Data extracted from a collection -
————

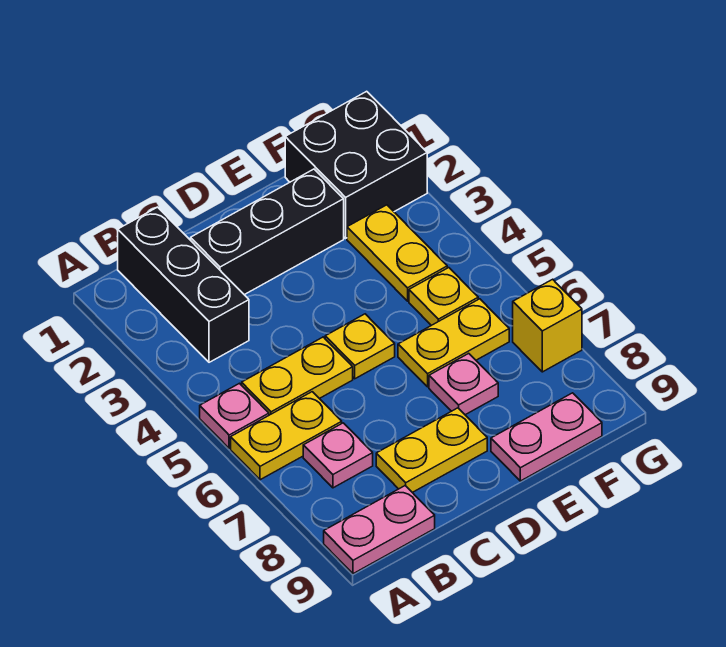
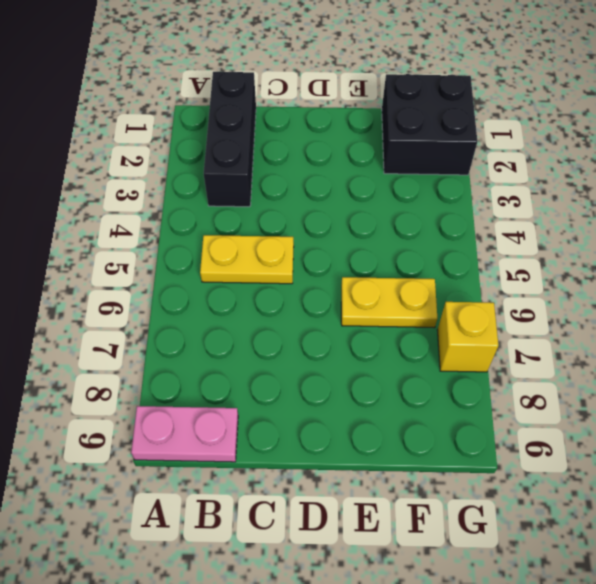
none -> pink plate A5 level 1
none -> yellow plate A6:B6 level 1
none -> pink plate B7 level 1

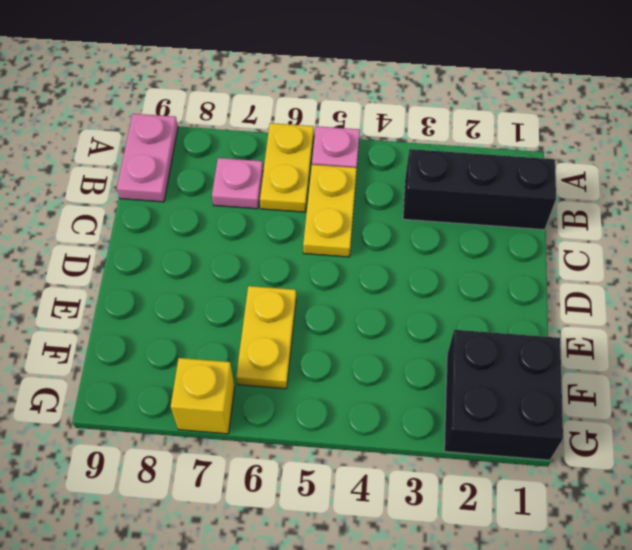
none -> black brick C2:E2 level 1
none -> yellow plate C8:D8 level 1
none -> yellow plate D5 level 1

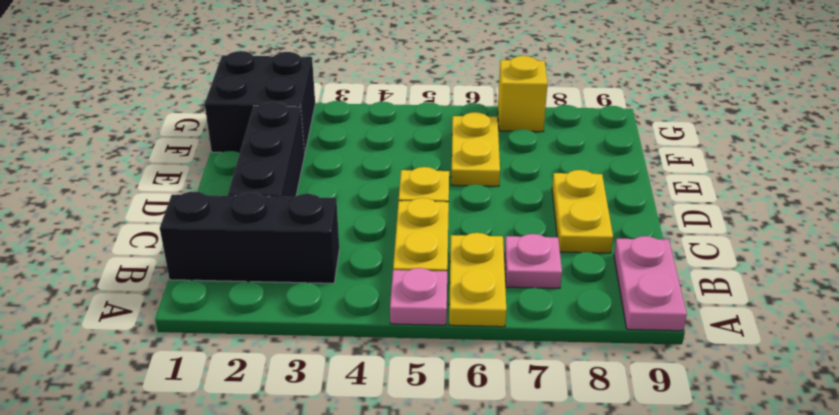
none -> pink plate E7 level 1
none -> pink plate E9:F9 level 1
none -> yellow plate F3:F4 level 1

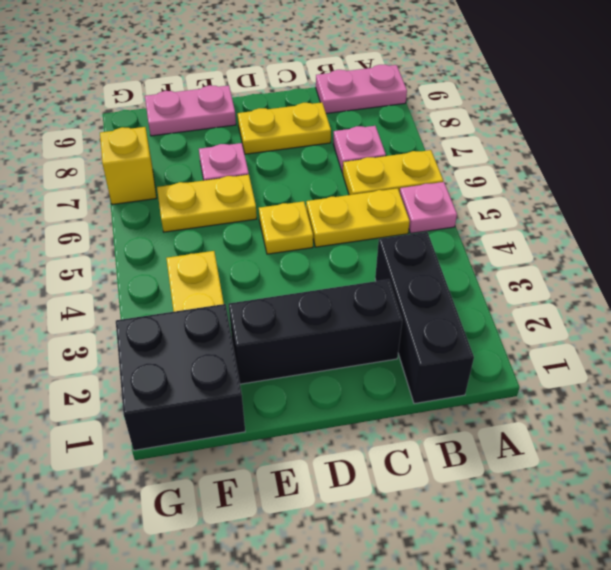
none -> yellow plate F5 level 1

————

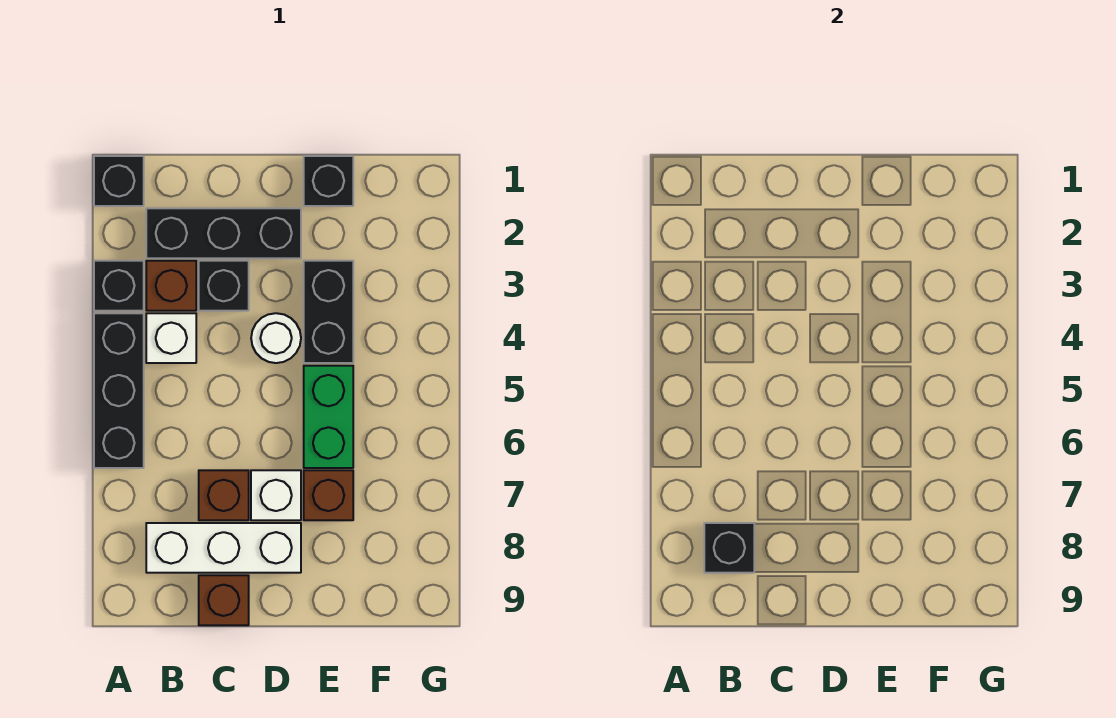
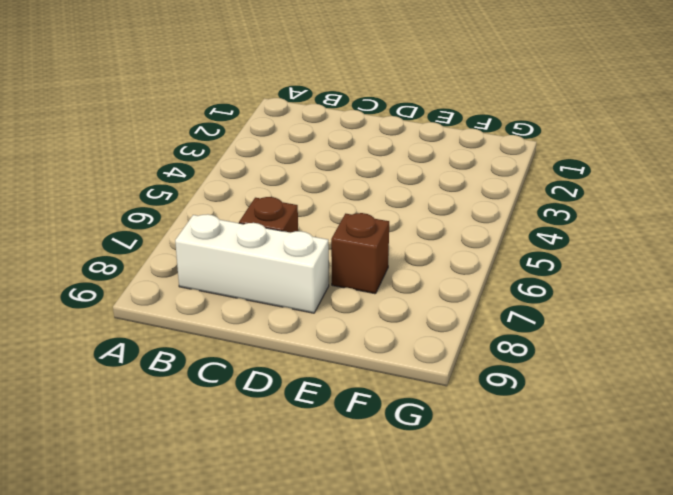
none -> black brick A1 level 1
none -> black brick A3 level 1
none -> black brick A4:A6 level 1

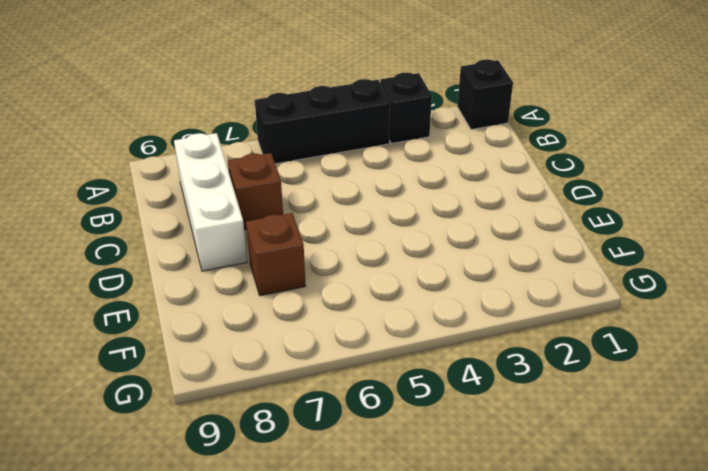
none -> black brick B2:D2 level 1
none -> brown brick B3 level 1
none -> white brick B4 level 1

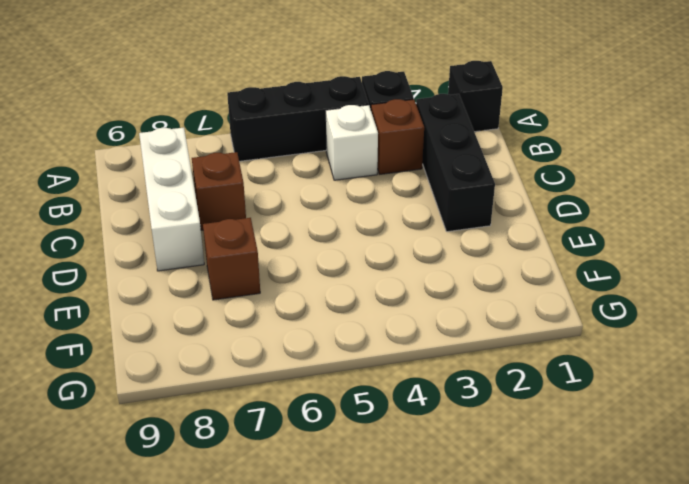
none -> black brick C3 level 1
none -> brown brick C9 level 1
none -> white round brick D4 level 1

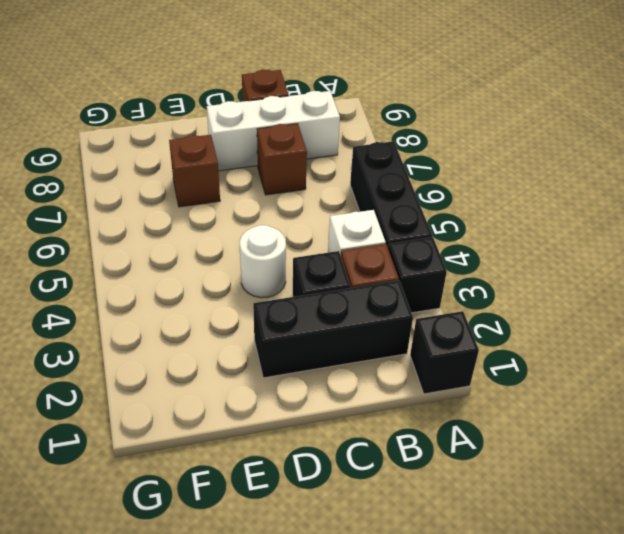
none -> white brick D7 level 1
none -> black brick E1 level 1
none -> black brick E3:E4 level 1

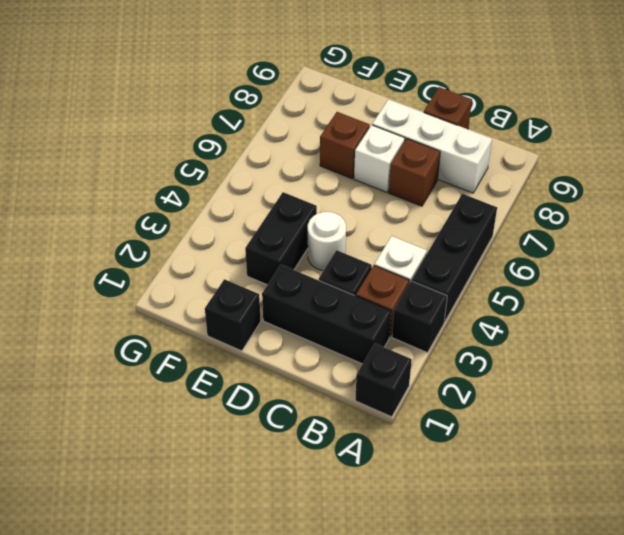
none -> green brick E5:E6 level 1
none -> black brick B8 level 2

————

The task -
With pictures omitted, repeat the entries above word for word from the line holding "none -> black brick C3 level 1" down to the line holding "none -> black brick B8 level 2", keeping both of those lines.

Exercise result -
none -> black brick C3 level 1
none -> brown brick C9 level 1
none -> white round brick D4 level 1

none -> white brick D7 level 1
none -> black brick E1 level 1
none -> black brick E3:E4 level 1

none -> green brick E5:E6 level 1
none -> black brick B8 level 2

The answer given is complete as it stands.